TASK PROMPT
Write out the lines from the top of the material through the line with "in_first: [374, 153]", exactly and with nothing added.
##### INFORMATION SHOWN
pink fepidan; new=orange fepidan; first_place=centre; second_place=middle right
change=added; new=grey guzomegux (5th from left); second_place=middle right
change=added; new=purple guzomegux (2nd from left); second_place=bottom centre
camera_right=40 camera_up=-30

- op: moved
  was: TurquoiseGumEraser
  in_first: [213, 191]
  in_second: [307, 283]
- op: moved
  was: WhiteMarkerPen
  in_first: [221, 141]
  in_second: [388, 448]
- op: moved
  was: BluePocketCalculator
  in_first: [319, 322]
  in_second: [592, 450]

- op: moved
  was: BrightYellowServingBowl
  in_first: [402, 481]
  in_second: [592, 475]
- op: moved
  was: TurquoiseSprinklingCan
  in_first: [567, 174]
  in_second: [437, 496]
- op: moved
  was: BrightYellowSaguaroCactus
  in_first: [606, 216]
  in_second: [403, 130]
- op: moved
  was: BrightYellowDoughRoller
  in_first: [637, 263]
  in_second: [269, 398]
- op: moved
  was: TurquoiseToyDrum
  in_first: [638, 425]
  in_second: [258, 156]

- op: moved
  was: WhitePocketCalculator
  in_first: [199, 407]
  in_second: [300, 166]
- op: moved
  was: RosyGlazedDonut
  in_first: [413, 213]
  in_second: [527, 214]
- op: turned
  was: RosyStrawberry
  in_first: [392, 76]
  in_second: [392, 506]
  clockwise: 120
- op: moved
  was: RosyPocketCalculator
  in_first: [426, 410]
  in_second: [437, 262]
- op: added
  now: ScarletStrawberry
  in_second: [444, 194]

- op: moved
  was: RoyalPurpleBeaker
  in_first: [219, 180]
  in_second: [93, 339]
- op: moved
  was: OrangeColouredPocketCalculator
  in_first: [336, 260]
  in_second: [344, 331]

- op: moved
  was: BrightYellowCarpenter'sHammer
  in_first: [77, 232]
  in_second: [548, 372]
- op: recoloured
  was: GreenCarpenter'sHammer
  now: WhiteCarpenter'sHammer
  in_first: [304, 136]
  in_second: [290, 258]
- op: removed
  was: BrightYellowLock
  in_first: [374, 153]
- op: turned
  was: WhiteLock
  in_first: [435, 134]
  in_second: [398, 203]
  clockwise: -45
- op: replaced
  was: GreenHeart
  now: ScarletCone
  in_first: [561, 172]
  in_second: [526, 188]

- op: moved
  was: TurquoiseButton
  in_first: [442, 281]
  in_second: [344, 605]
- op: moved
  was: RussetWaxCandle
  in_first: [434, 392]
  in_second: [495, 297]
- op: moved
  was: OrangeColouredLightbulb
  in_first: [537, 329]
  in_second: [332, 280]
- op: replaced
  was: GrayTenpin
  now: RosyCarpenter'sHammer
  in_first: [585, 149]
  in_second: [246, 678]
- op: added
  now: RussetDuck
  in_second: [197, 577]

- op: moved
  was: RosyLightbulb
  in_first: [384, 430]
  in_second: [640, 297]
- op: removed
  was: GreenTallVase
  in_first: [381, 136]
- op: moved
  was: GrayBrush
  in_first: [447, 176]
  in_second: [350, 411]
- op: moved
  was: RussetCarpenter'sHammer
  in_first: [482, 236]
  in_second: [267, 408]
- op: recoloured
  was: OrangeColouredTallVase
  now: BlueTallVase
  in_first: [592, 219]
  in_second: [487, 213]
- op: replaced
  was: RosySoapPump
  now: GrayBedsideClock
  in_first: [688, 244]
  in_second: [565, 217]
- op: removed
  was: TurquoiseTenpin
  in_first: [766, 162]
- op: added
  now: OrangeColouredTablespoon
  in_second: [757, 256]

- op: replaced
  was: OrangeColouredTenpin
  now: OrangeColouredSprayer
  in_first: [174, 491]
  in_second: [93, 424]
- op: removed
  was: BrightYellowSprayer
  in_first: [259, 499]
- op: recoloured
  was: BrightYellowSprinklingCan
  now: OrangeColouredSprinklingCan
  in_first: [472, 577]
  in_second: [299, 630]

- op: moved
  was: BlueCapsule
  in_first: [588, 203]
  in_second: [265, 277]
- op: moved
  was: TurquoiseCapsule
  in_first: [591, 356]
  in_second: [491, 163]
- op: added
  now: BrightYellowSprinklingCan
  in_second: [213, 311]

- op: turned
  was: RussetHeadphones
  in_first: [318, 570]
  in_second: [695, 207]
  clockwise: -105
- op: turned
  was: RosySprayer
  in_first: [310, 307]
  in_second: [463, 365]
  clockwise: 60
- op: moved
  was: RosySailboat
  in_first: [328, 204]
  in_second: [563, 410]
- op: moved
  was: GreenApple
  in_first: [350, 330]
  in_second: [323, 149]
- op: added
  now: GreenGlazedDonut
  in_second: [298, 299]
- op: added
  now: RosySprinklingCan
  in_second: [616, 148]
##########
TASK RESPONSE
pink fepidan; new=orange fepidan; first_place=centre; second_place=middle right
change=added; new=grey guzomegux (5th from left); second_place=middle right
change=added; new=purple guzomegux (2nd from left); second_place=bottom centre
camera_right=40 camera_up=-30

- op: moved
  was: TurquoiseGumEraser
  in_first: [213, 191]
  in_second: [307, 283]
- op: moved
  was: WhiteMarkerPen
  in_first: [221, 141]
  in_second: [388, 448]
- op: moved
  was: BluePocketCalculator
  in_first: [319, 322]
  in_second: [592, 450]

- op: moved
  was: BrightYellowServingBowl
  in_first: [402, 481]
  in_second: [592, 475]
- op: moved
  was: TurquoiseSprinklingCan
  in_first: [567, 174]
  in_second: [437, 496]
- op: moved
  was: BrightYellowSaguaroCactus
  in_first: [606, 216]
  in_second: [403, 130]
- op: moved
  was: BrightYellowDoughRoller
  in_first: [637, 263]
  in_second: [269, 398]
- op: moved
  was: TurquoiseToyDrum
  in_first: [638, 425]
  in_second: [258, 156]

- op: moved
  was: WhitePocketCalculator
  in_first: [199, 407]
  in_second: [300, 166]
- op: moved
  was: RosyGlazedDonut
  in_first: [413, 213]
  in_second: [527, 214]
- op: turned
  was: RosyStrawberry
  in_first: [392, 76]
  in_second: [392, 506]
  clockwise: 120
- op: moved
  was: RosyPocketCalculator
  in_first: [426, 410]
  in_second: [437, 262]
- op: added
  now: ScarletStrawberry
  in_second: [444, 194]

- op: moved
  was: RoyalPurpleBeaker
  in_first: [219, 180]
  in_second: [93, 339]
- op: moved
  was: OrangeColouredPocketCalculator
  in_first: [336, 260]
  in_second: [344, 331]

- op: moved
  was: BrightYellowCarpenter'sHammer
  in_first: [77, 232]
  in_second: [548, 372]
- op: recoloured
  was: GreenCarpenter'sHammer
  now: WhiteCarpenter'sHammer
  in_first: [304, 136]
  in_second: [290, 258]
- op: removed
  was: BrightYellowLock
  in_first: [374, 153]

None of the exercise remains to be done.